=== Material provided ===
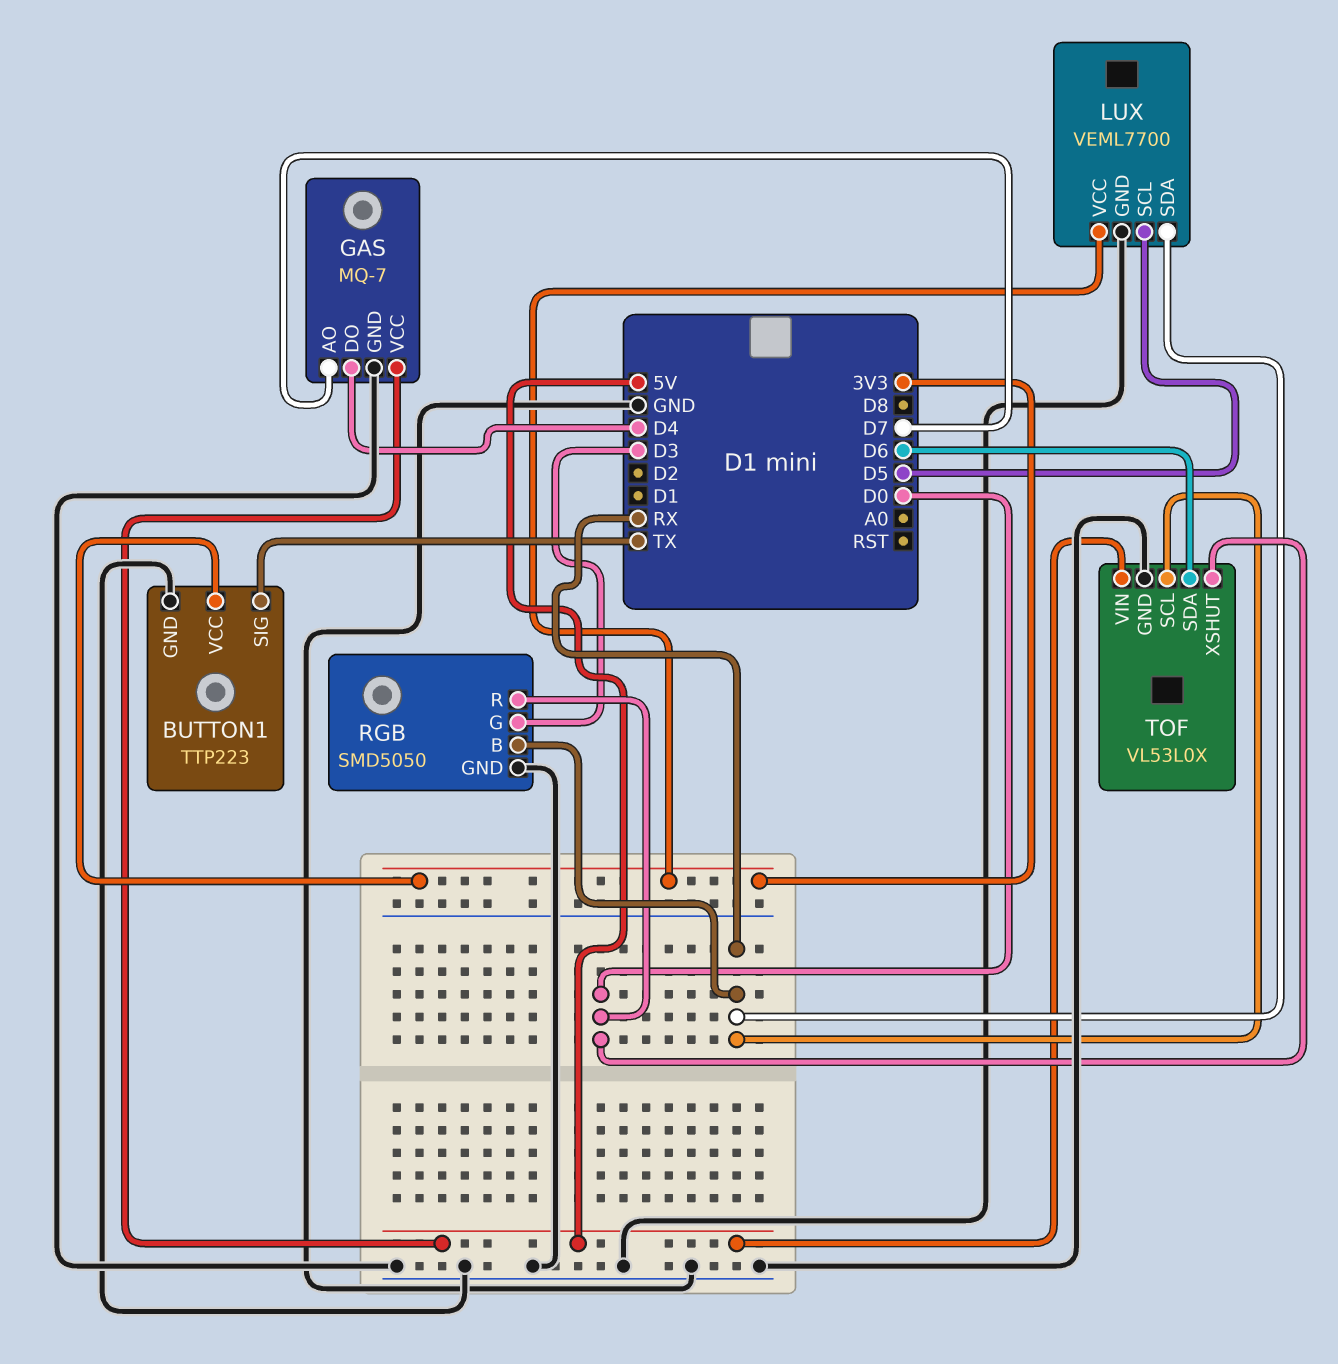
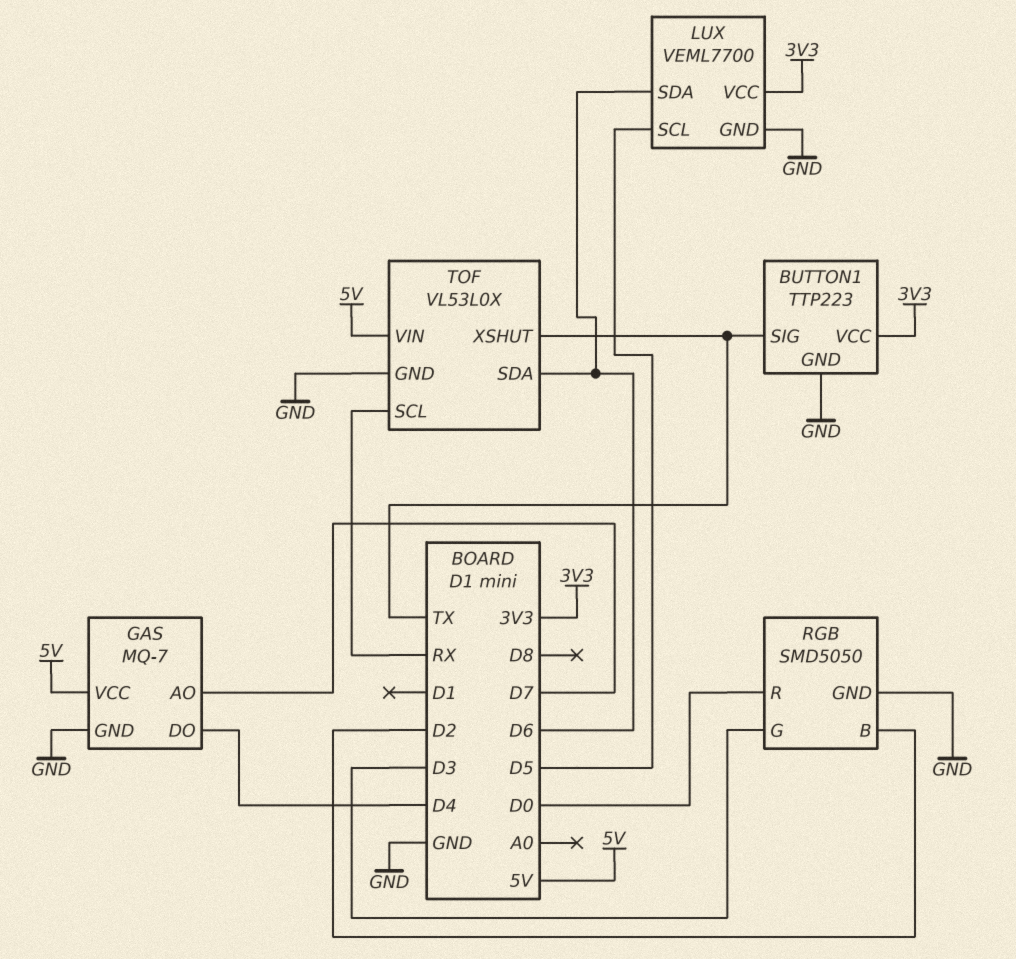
LUX pin SDA: RX -> D6
RGB pin B: RX -> D2
TOF pin XSHUT: D0 -> TX

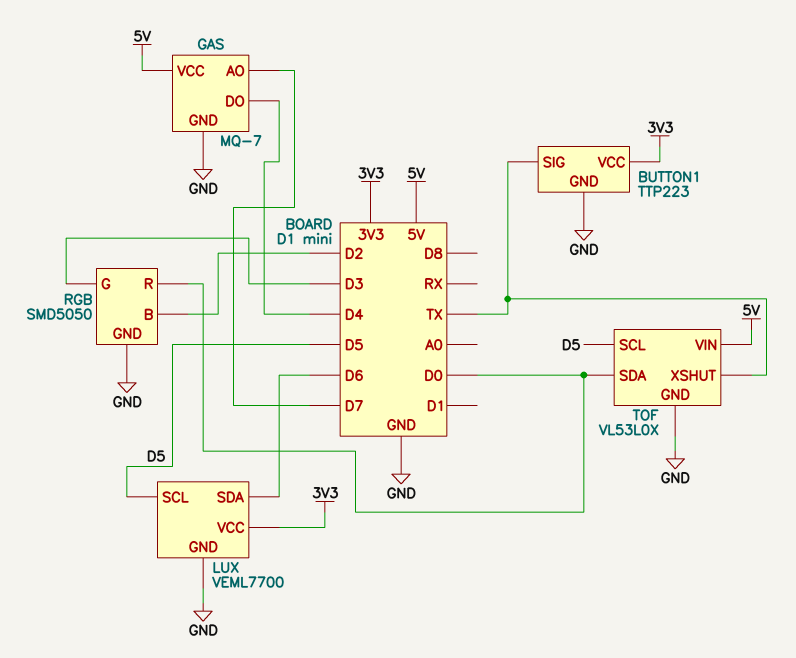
TOF pin SCL: RX -> D5
TOF pin SDA: D6 -> D0

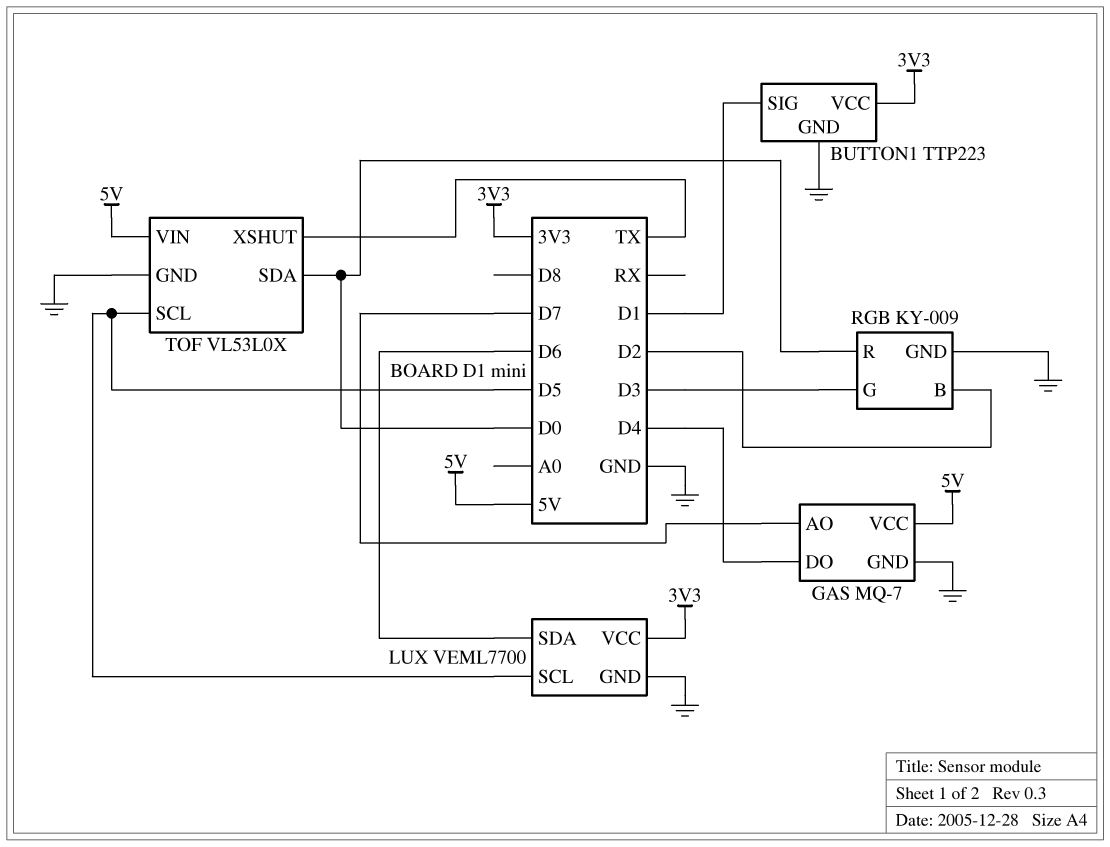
BUTTON1 pin SIG: TX -> D1
RGB: SMD5050 -> KY-009

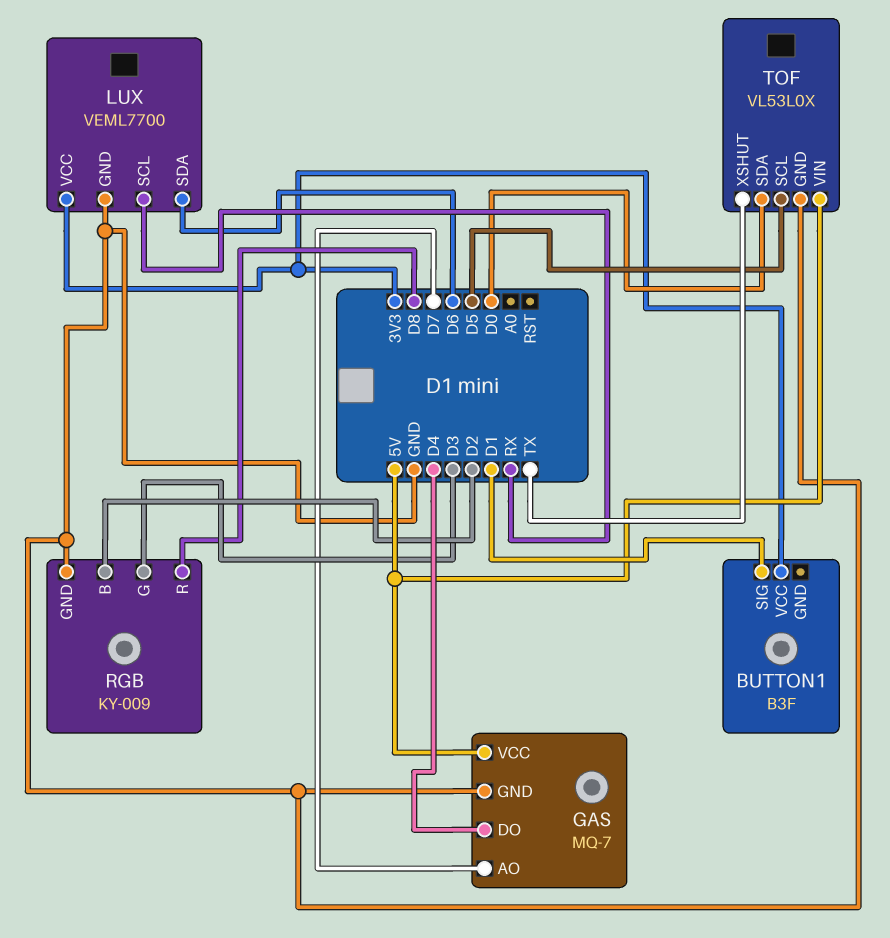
BUTTON1: TTP223 -> B3F
BUTTON1 pin GND: GND -> none
LUX pin SCL: D5 -> RX
RGB pin R: D0 -> D8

=== Requirement ===
Transcribe the records above verbatim. Do not carry over any picture.

=== Completed exercise ===
LUX pin SDA: RX -> D6
RGB pin B: RX -> D2
TOF pin XSHUT: D0 -> TX

TOF pin SCL: RX -> D5
TOF pin SDA: D6 -> D0

BUTTON1 pin SIG: TX -> D1
RGB: SMD5050 -> KY-009

BUTTON1: TTP223 -> B3F
BUTTON1 pin GND: GND -> none
LUX pin SCL: D5 -> RX
RGB pin R: D0 -> D8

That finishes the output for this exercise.